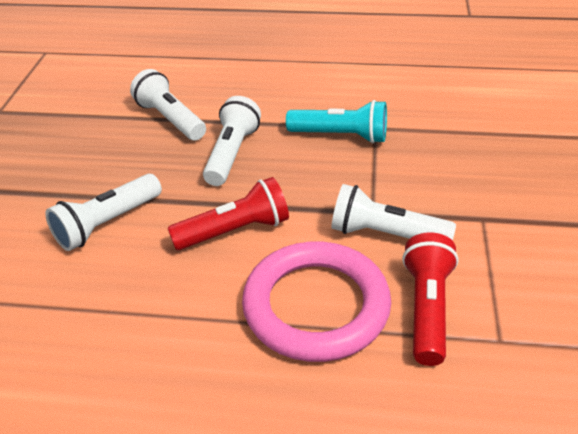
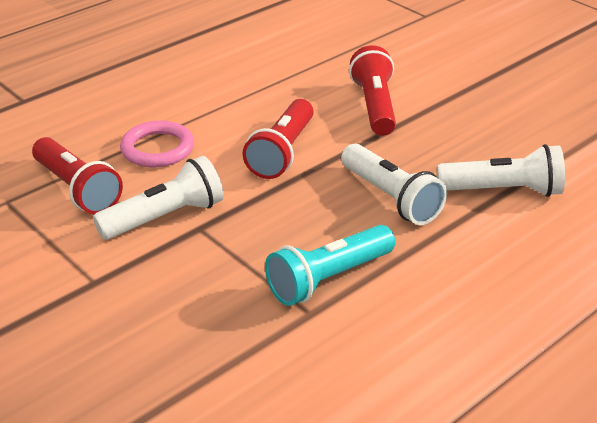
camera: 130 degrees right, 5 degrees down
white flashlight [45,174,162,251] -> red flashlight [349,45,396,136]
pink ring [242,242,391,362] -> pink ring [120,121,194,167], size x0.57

---

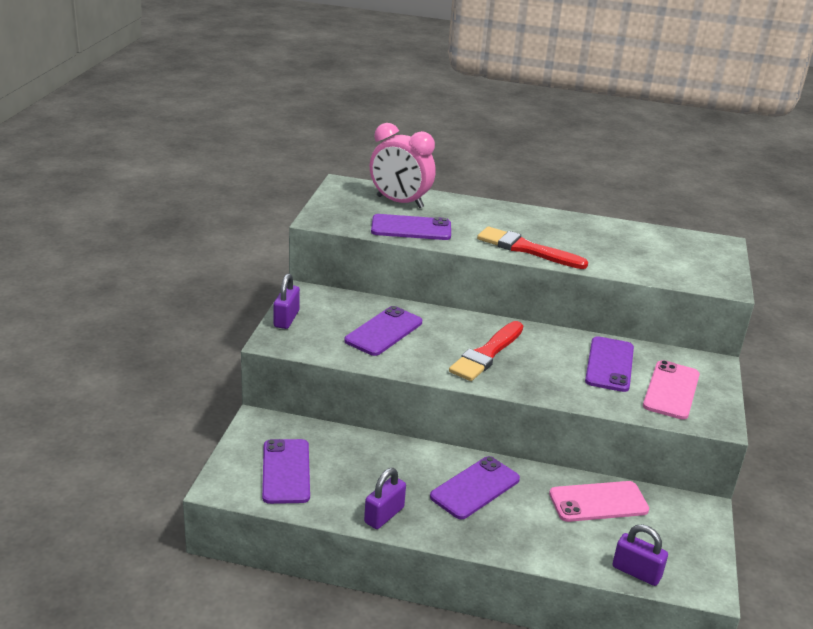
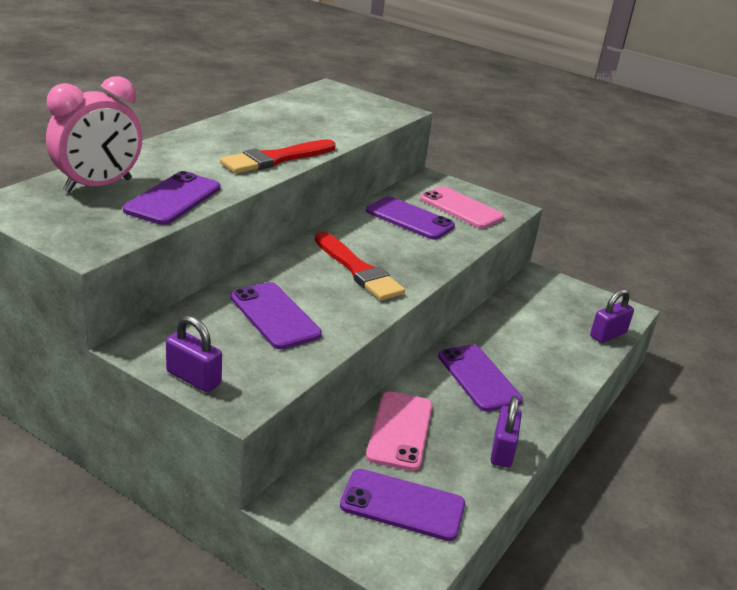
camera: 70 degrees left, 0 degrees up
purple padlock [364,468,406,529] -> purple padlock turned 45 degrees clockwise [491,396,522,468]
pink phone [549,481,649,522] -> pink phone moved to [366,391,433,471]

◆ Exercise requirements
Using the listing above, show every line that includes the string "degrees".

◆ Solution to this exercise
camera: 130 degrees right, 5 degrees down
camera: 70 degrees left, 0 degrees up
purple padlock [364,468,406,529] -> purple padlock turned 45 degrees clockwise [491,396,522,468]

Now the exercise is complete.